§ **TASK OBJECTIVE**:
Collect each line of the records containing the string "white".

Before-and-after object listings
══════════
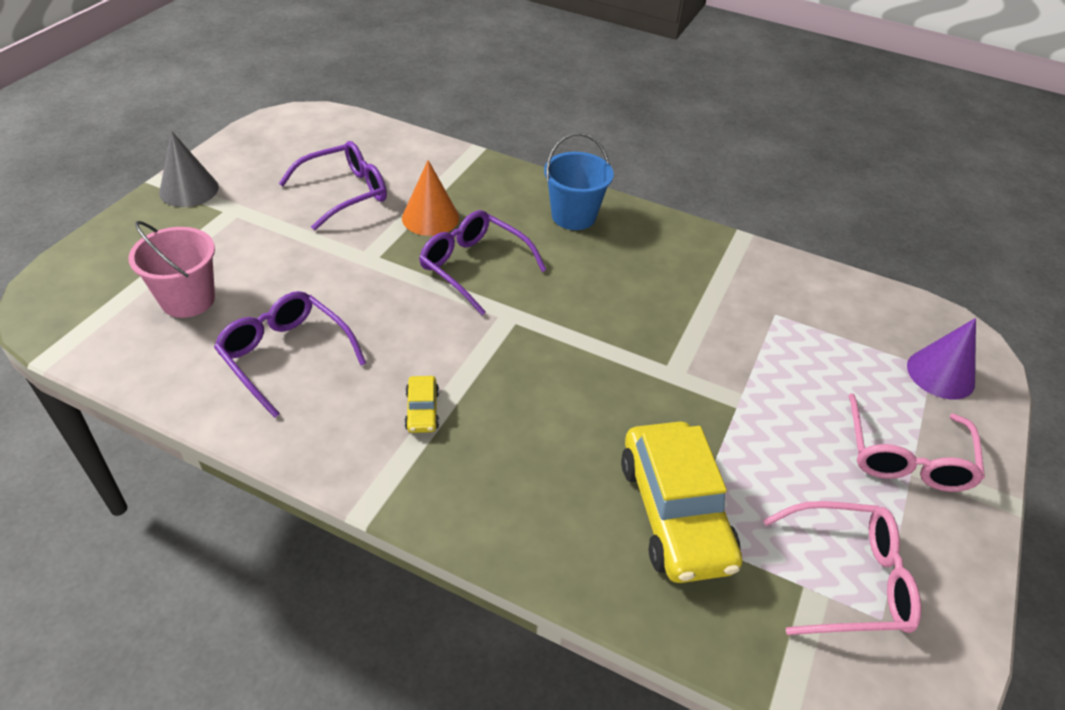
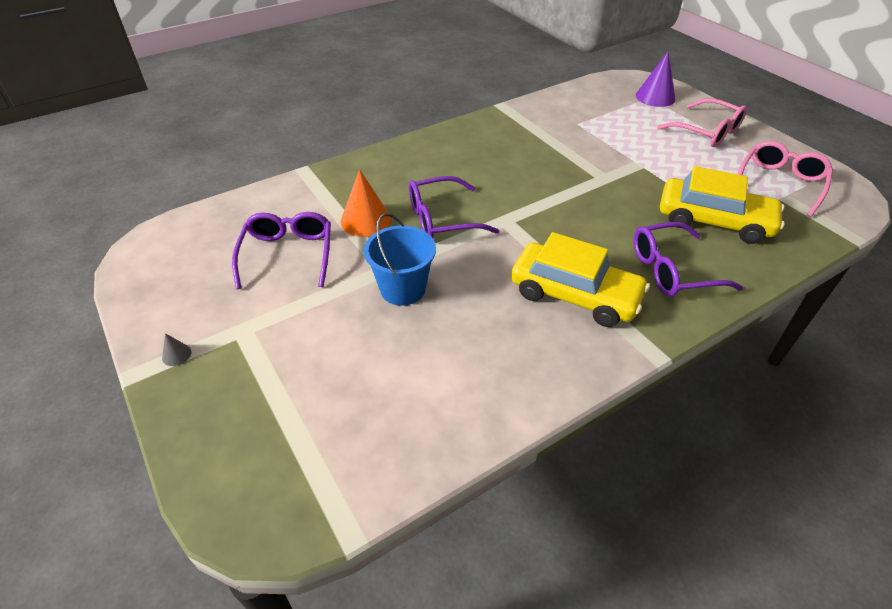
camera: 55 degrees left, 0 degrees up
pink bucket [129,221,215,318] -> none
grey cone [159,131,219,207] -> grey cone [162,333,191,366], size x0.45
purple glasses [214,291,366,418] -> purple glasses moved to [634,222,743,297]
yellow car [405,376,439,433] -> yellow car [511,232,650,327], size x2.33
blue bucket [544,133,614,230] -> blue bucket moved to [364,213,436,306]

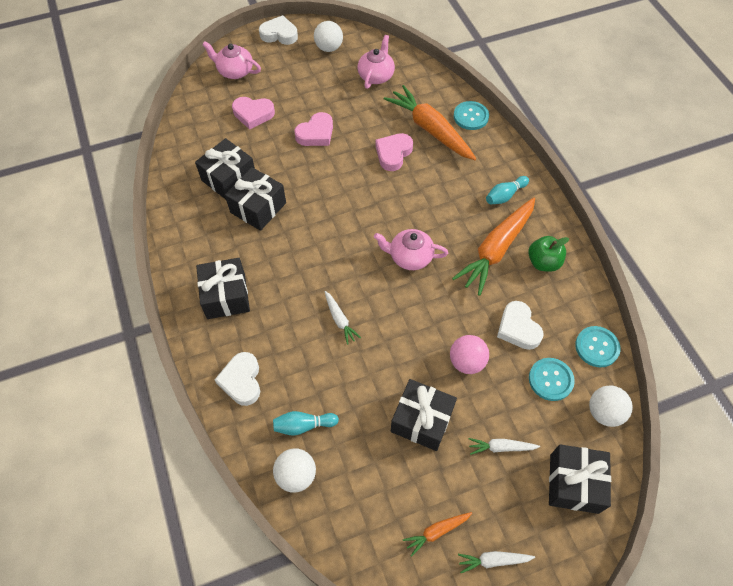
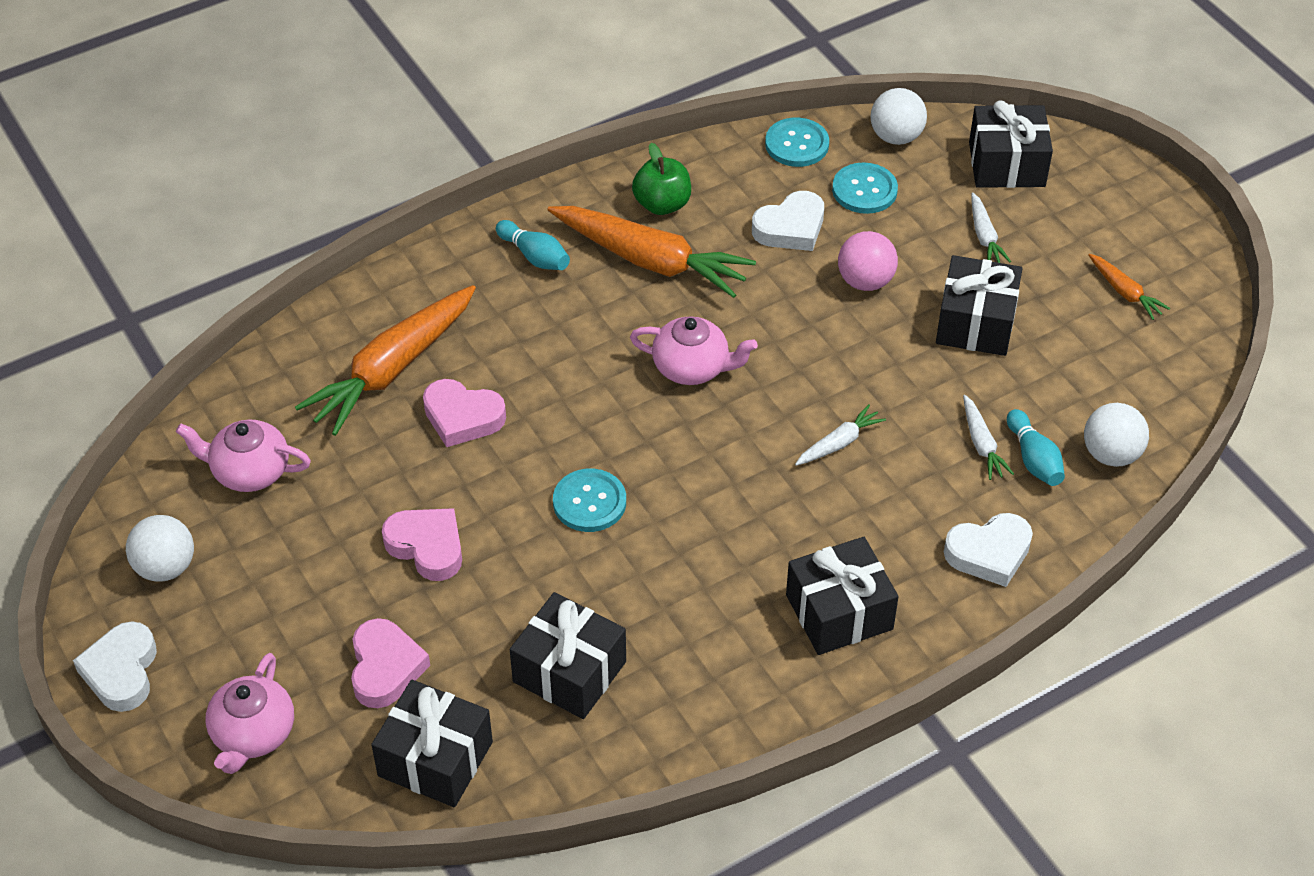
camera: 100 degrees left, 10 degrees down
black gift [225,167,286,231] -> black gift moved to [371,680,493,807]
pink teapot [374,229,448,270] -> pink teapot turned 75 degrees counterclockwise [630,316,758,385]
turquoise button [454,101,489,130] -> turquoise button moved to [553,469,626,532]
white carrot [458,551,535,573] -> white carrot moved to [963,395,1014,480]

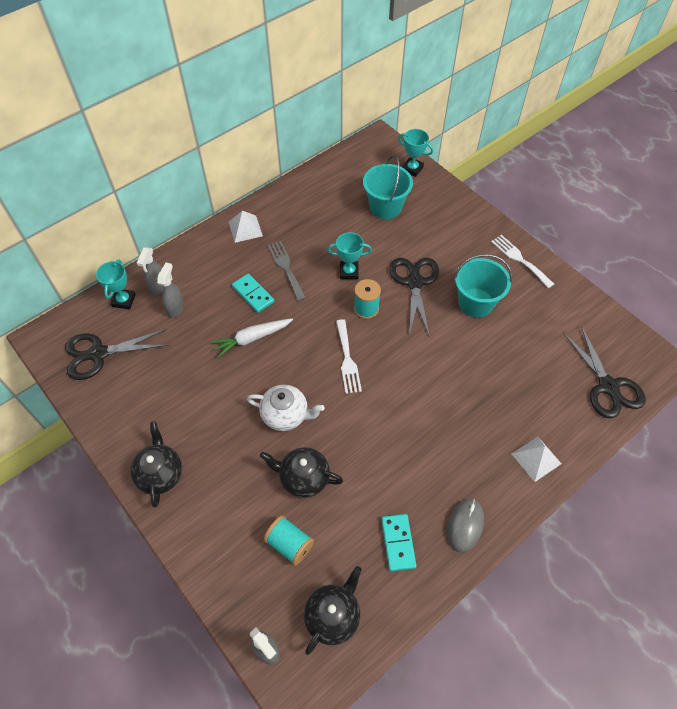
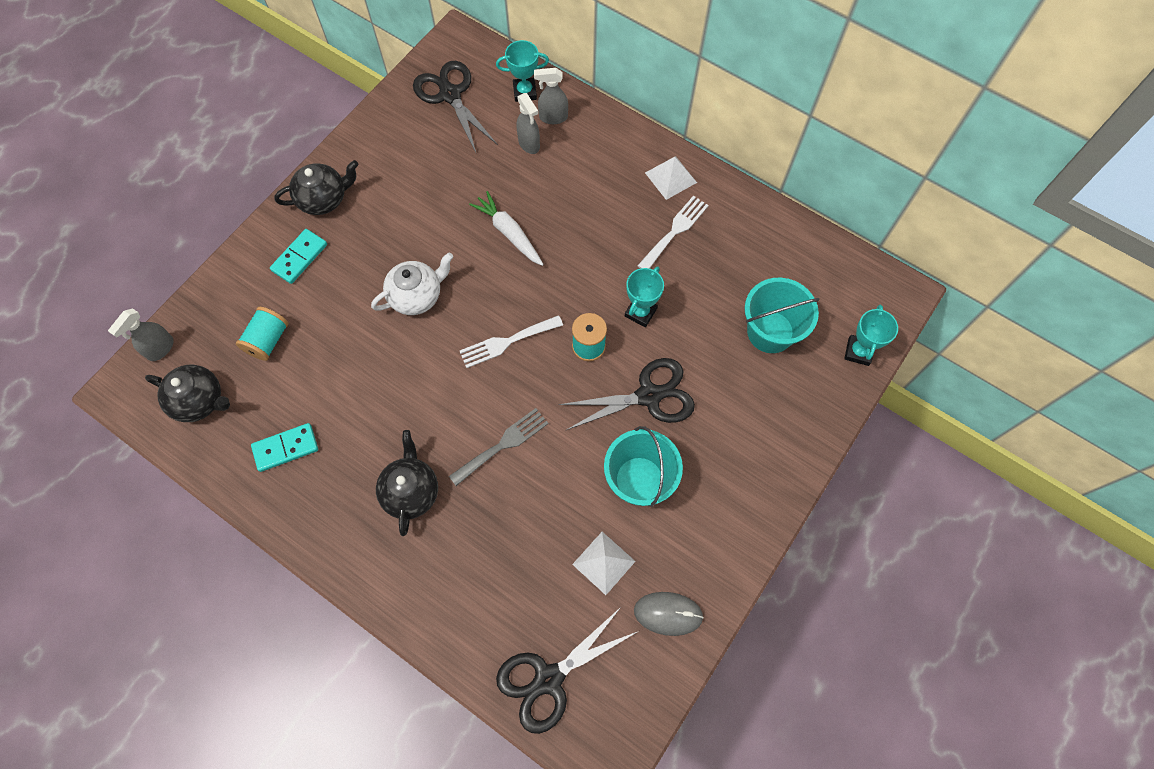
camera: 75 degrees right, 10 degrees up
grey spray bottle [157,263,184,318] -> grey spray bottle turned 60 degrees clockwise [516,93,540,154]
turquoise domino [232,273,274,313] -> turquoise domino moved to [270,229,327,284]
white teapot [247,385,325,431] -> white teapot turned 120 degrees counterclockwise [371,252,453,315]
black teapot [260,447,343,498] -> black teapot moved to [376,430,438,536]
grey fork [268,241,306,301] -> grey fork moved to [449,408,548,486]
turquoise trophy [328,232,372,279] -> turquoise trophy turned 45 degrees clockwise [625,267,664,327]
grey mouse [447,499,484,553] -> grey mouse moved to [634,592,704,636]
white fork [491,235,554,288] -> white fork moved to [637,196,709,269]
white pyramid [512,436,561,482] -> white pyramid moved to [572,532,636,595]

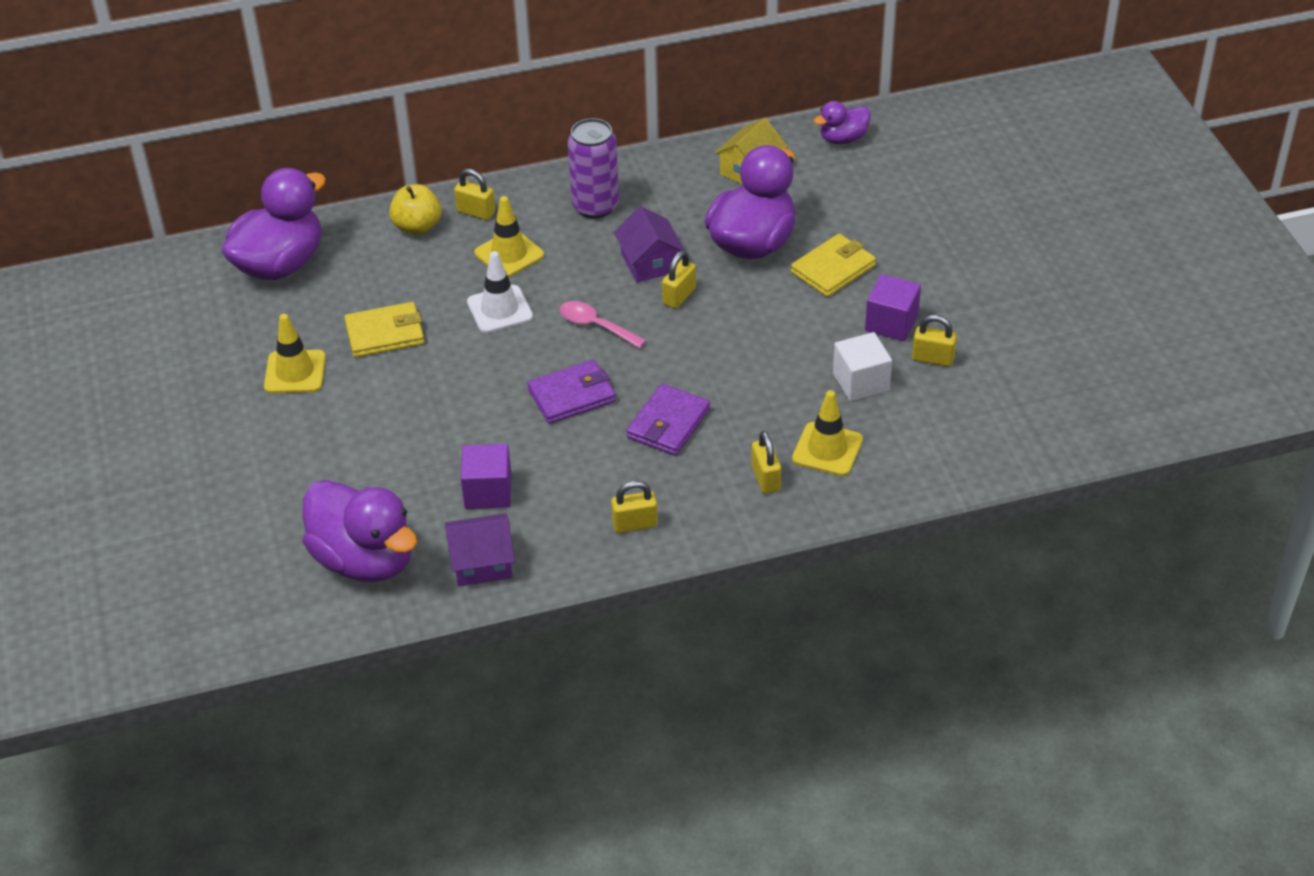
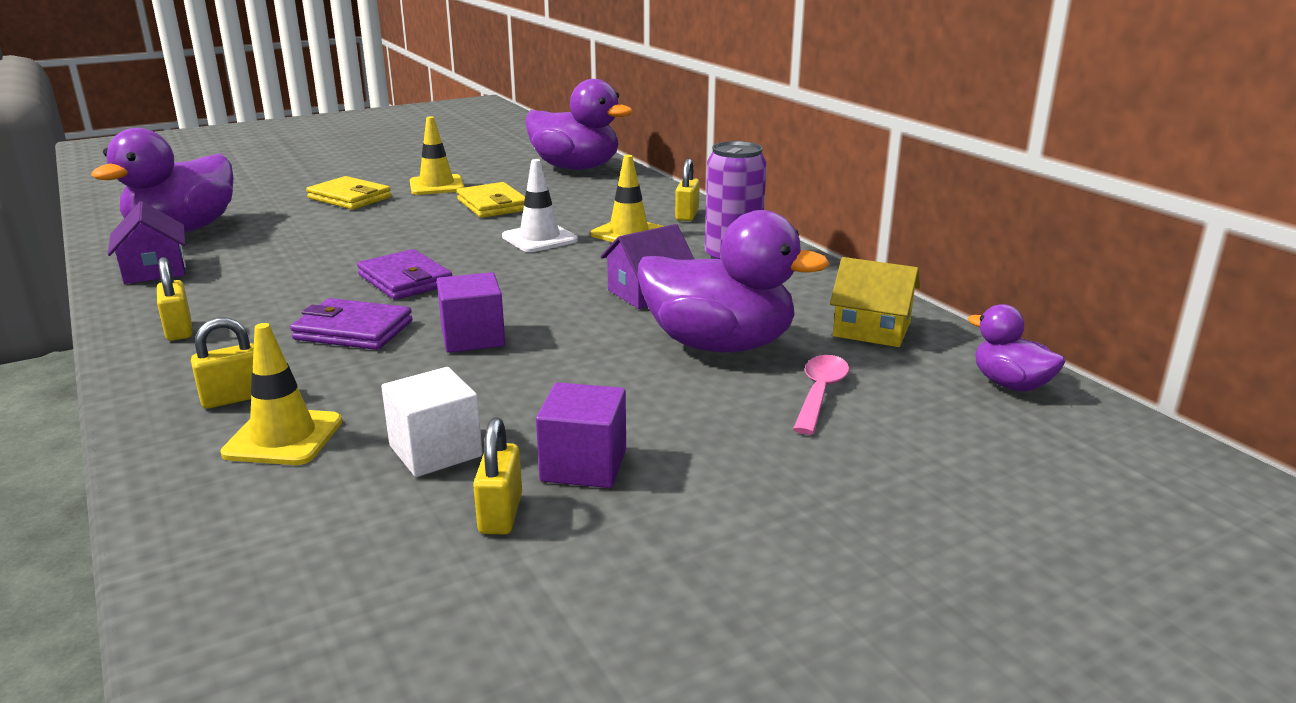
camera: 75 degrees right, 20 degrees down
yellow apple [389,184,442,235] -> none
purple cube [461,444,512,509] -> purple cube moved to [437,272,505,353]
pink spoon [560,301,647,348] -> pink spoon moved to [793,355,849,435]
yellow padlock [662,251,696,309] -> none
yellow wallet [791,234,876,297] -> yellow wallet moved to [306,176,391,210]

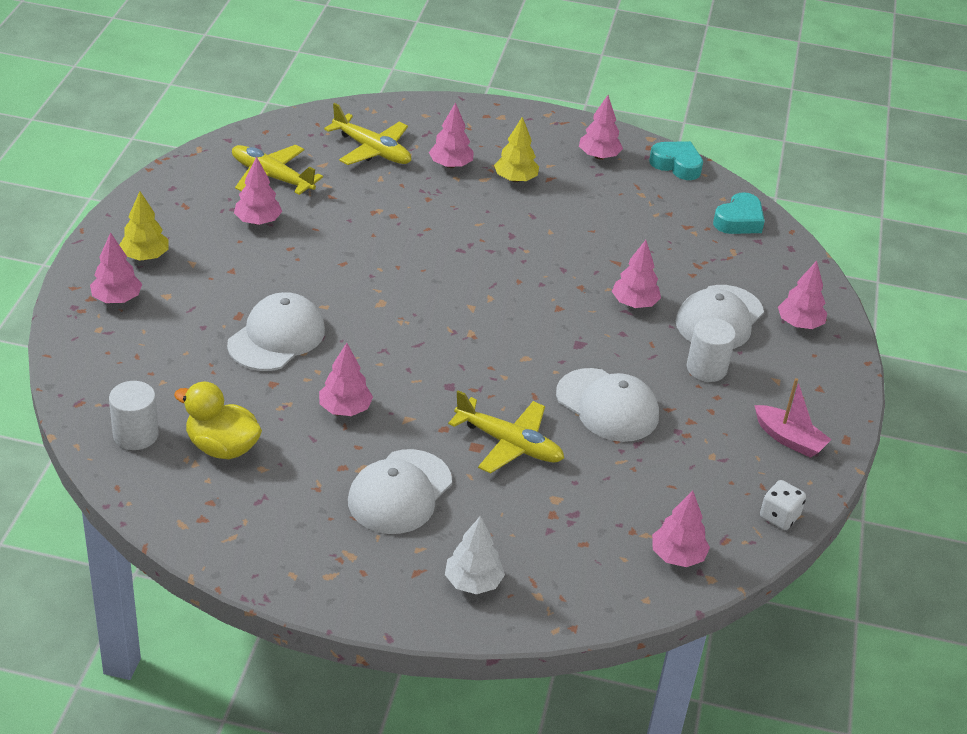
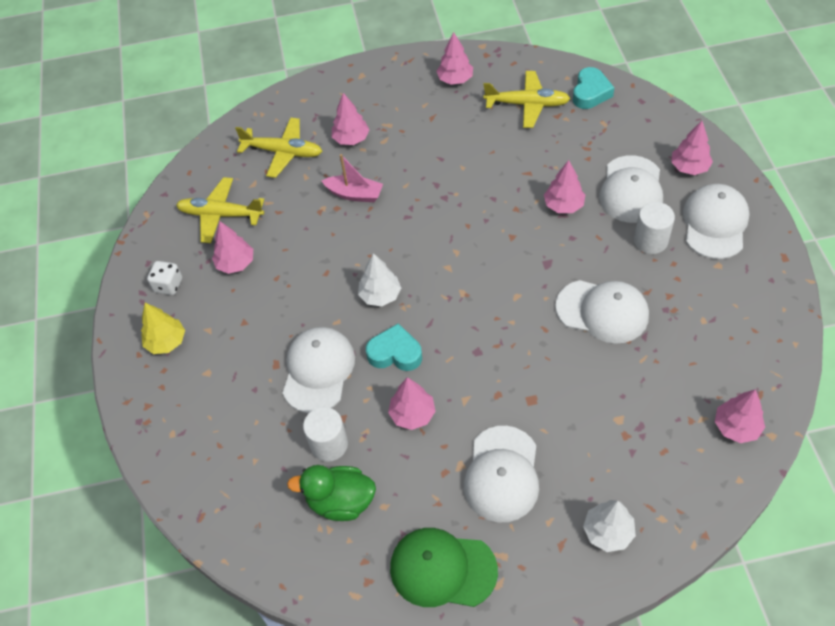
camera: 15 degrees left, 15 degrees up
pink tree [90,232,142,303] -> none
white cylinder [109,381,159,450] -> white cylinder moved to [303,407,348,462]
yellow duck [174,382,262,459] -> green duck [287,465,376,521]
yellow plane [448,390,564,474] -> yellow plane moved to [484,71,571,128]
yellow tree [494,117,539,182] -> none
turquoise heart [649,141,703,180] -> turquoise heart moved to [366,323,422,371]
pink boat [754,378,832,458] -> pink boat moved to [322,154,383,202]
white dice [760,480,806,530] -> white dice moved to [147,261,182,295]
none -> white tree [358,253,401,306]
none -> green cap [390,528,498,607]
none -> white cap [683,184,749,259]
══════════
§ **SOLUTION**:
white carrot [458,551,535,573] -> white carrot moved to [963,395,1014,480]
white teapot [247,385,325,431] -> white teapot turned 120 degrees counterclockwise [371,252,453,315]
white fork [491,235,554,288] -> white fork moved to [637,196,709,269]
white pyramid [512,436,561,482] -> white pyramid moved to [572,532,636,595]
white cylinder [109,381,159,450] -> white cylinder moved to [303,407,348,462]
white dice [760,480,806,530] -> white dice moved to [147,261,182,295]
none -> white tree [358,253,401,306]
none -> white cap [683,184,749,259]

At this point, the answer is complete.